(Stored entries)
----
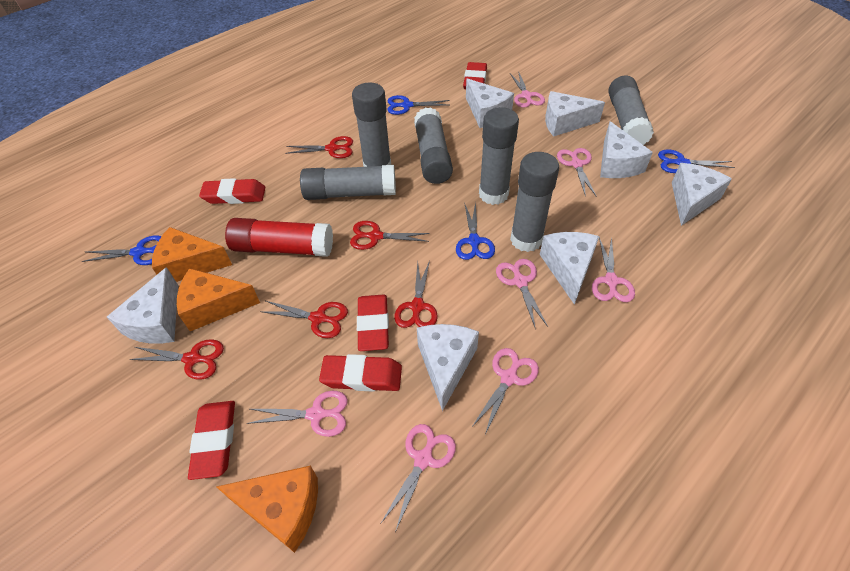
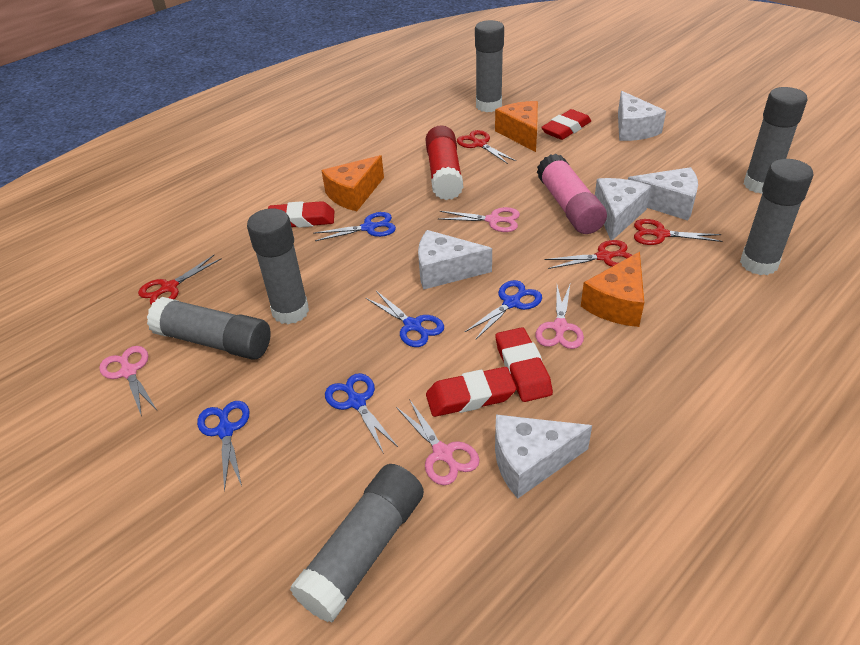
blue scissors: 4 -> 5
pink glue stick: 0 -> 1
pink scissors: 7 -> 4
red eraser: 5 -> 4
red scissors: 5 -> 4
white cheese: 7 -> 5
----
**WHAT IS EXPECTED:**
Take the lines above from the one holding "pink scissors: 7 -> 4" to the last and output them exactly.

**RESPONSE:**
pink scissors: 7 -> 4
red eraser: 5 -> 4
red scissors: 5 -> 4
white cheese: 7 -> 5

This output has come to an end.